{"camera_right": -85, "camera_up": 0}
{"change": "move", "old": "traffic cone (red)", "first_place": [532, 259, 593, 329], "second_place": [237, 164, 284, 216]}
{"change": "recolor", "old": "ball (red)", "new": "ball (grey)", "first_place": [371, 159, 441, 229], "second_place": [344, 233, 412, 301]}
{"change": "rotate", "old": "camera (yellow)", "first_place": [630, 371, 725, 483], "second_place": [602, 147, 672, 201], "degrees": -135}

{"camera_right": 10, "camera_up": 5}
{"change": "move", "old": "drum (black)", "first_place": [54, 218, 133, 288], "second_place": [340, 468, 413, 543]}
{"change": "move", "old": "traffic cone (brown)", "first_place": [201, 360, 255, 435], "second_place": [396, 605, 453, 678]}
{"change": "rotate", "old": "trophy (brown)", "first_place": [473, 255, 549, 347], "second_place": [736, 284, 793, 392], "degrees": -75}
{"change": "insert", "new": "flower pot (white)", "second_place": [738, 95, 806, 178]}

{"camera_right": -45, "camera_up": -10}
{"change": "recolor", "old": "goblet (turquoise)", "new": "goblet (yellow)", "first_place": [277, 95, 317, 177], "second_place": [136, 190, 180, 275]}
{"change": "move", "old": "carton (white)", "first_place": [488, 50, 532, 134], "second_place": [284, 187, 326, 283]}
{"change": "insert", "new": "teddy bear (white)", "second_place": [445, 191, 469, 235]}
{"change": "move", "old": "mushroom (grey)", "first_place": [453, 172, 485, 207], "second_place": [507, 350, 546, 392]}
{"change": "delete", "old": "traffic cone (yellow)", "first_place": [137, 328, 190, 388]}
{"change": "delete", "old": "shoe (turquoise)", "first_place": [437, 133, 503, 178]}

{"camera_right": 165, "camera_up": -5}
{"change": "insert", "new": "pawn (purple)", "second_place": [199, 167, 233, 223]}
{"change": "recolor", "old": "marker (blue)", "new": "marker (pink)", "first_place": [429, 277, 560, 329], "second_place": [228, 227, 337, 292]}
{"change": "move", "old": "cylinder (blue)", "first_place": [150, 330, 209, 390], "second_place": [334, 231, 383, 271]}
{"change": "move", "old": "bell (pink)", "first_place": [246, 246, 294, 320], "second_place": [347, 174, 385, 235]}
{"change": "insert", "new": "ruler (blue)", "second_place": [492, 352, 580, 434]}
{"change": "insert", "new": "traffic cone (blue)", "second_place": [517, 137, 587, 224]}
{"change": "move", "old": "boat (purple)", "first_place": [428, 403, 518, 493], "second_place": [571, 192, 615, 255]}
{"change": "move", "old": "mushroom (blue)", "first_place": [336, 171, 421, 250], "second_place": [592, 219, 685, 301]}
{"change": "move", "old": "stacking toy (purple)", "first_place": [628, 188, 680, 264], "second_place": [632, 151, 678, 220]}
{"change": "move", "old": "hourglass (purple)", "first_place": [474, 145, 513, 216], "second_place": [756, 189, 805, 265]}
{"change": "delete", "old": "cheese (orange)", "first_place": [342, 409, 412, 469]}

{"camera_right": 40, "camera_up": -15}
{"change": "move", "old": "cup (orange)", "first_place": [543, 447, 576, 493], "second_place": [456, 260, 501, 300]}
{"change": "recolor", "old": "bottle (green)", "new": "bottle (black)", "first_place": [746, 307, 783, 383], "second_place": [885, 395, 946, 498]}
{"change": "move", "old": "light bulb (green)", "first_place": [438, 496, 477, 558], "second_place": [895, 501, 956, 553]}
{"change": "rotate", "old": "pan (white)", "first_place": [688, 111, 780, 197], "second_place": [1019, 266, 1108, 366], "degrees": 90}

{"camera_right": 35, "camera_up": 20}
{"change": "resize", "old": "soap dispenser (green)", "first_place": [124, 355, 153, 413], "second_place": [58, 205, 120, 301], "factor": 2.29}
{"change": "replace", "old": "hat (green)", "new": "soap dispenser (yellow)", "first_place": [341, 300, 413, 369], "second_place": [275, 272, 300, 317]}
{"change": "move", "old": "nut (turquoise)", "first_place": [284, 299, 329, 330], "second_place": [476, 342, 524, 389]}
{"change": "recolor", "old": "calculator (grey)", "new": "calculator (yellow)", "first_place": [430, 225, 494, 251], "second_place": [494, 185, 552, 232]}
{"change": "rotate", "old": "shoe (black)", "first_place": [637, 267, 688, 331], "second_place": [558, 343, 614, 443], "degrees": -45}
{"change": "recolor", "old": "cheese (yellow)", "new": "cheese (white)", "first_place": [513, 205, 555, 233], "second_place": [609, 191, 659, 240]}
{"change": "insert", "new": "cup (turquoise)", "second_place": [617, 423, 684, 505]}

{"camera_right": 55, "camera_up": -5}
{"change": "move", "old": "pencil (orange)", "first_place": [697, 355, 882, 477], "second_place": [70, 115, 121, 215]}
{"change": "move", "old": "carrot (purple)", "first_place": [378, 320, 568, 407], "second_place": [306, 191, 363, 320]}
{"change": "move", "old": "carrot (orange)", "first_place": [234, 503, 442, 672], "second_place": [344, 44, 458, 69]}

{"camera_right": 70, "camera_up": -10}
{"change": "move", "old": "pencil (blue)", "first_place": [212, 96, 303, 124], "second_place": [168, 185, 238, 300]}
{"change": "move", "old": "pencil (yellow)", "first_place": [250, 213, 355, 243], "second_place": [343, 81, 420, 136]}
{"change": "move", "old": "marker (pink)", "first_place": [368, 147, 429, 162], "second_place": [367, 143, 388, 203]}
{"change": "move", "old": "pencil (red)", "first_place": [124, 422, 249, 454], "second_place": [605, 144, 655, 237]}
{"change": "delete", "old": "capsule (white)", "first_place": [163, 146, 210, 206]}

+ + + + + + +

▶ [What needs to be done]:
Please print the listing exactly, keeping each line as it is.

▶ [Task result]:
{"camera_right": -85, "camera_up": 0}
{"change": "move", "old": "traffic cone (red)", "first_place": [532, 259, 593, 329], "second_place": [237, 164, 284, 216]}
{"change": "recolor", "old": "ball (red)", "new": "ball (grey)", "first_place": [371, 159, 441, 229], "second_place": [344, 233, 412, 301]}
{"change": "rotate", "old": "camera (yellow)", "first_place": [630, 371, 725, 483], "second_place": [602, 147, 672, 201], "degrees": -135}

{"camera_right": 10, "camera_up": 5}
{"change": "move", "old": "drum (black)", "first_place": [54, 218, 133, 288], "second_place": [340, 468, 413, 543]}
{"change": "move", "old": "traffic cone (brown)", "first_place": [201, 360, 255, 435], "second_place": [396, 605, 453, 678]}
{"change": "rotate", "old": "trophy (brown)", "first_place": [473, 255, 549, 347], "second_place": [736, 284, 793, 392], "degrees": -75}
{"change": "insert", "new": "flower pot (white)", "second_place": [738, 95, 806, 178]}

{"camera_right": -45, "camera_up": -10}
{"change": "recolor", "old": "goblet (turquoise)", "new": "goblet (yellow)", "first_place": [277, 95, 317, 177], "second_place": [136, 190, 180, 275]}
{"change": "move", "old": "carton (white)", "first_place": [488, 50, 532, 134], "second_place": [284, 187, 326, 283]}
{"change": "insert", "new": "teddy bear (white)", "second_place": [445, 191, 469, 235]}
{"change": "move", "old": "mushroom (grey)", "first_place": [453, 172, 485, 207], "second_place": [507, 350, 546, 392]}
{"change": "delete", "old": "traffic cone (yellow)", "first_place": [137, 328, 190, 388]}
{"change": "delete", "old": "shoe (turquoise)", "first_place": [437, 133, 503, 178]}

{"camera_right": 165, "camera_up": -5}
{"change": "insert", "new": "pawn (purple)", "second_place": [199, 167, 233, 223]}
{"change": "recolor", "old": "marker (blue)", "new": "marker (pink)", "first_place": [429, 277, 560, 329], "second_place": [228, 227, 337, 292]}
{"change": "move", "old": "cylinder (blue)", "first_place": [150, 330, 209, 390], "second_place": [334, 231, 383, 271]}
{"change": "move", "old": "bell (pink)", "first_place": [246, 246, 294, 320], "second_place": [347, 174, 385, 235]}
{"change": "insert", "new": "ruler (blue)", "second_place": [492, 352, 580, 434]}
{"change": "insert", "new": "traffic cone (blue)", "second_place": [517, 137, 587, 224]}
{"change": "move", "old": "boat (purple)", "first_place": [428, 403, 518, 493], "second_place": [571, 192, 615, 255]}
{"change": "move", "old": "mushroom (blue)", "first_place": [336, 171, 421, 250], "second_place": [592, 219, 685, 301]}
{"change": "move", "old": "stacking toy (purple)", "first_place": [628, 188, 680, 264], "second_place": [632, 151, 678, 220]}
{"change": "move", "old": "hourglass (purple)", "first_place": [474, 145, 513, 216], "second_place": [756, 189, 805, 265]}
{"change": "delete", "old": "cheese (orange)", "first_place": [342, 409, 412, 469]}

{"camera_right": 40, "camera_up": -15}
{"change": "move", "old": "cup (orange)", "first_place": [543, 447, 576, 493], "second_place": [456, 260, 501, 300]}
{"change": "recolor", "old": "bottle (green)", "new": "bottle (black)", "first_place": [746, 307, 783, 383], "second_place": [885, 395, 946, 498]}
{"change": "move", "old": "light bulb (green)", "first_place": [438, 496, 477, 558], "second_place": [895, 501, 956, 553]}
{"change": "rotate", "old": "pan (white)", "first_place": [688, 111, 780, 197], "second_place": [1019, 266, 1108, 366], "degrees": 90}

{"camera_right": 35, "camera_up": 20}
{"change": "resize", "old": "soap dispenser (green)", "first_place": [124, 355, 153, 413], "second_place": [58, 205, 120, 301], "factor": 2.29}
{"change": "replace", "old": "hat (green)", "new": "soap dispenser (yellow)", "first_place": [341, 300, 413, 369], "second_place": [275, 272, 300, 317]}
{"change": "move", "old": "nut (turquoise)", "first_place": [284, 299, 329, 330], "second_place": [476, 342, 524, 389]}
{"change": "recolor", "old": "calculator (grey)", "new": "calculator (yellow)", "first_place": [430, 225, 494, 251], "second_place": [494, 185, 552, 232]}
{"change": "rotate", "old": "shoe (black)", "first_place": [637, 267, 688, 331], "second_place": [558, 343, 614, 443], "degrees": -45}
{"change": "recolor", "old": "cheese (yellow)", "new": "cheese (white)", "first_place": [513, 205, 555, 233], "second_place": [609, 191, 659, 240]}
{"change": "insert", "new": "cup (turquoise)", "second_place": [617, 423, 684, 505]}

{"camera_right": 55, "camera_up": -5}
{"change": "move", "old": "pencil (orange)", "first_place": [697, 355, 882, 477], "second_place": [70, 115, 121, 215]}
{"change": "move", "old": "carrot (purple)", "first_place": [378, 320, 568, 407], "second_place": [306, 191, 363, 320]}
{"change": "move", "old": "carrot (orange)", "first_place": [234, 503, 442, 672], "second_place": [344, 44, 458, 69]}

{"camera_right": 70, "camera_up": -10}
{"change": "move", "old": "pencil (blue)", "first_place": [212, 96, 303, 124], "second_place": [168, 185, 238, 300]}
{"change": "move", "old": "pencil (yellow)", "first_place": [250, 213, 355, 243], "second_place": [343, 81, 420, 136]}
{"change": "move", "old": "marker (pink)", "first_place": [368, 147, 429, 162], "second_place": [367, 143, 388, 203]}
{"change": "move", "old": "pencil (red)", "first_place": [124, 422, 249, 454], "second_place": [605, 144, 655, 237]}
{"change": "delete", "old": "capsule (white)", "first_place": [163, 146, 210, 206]}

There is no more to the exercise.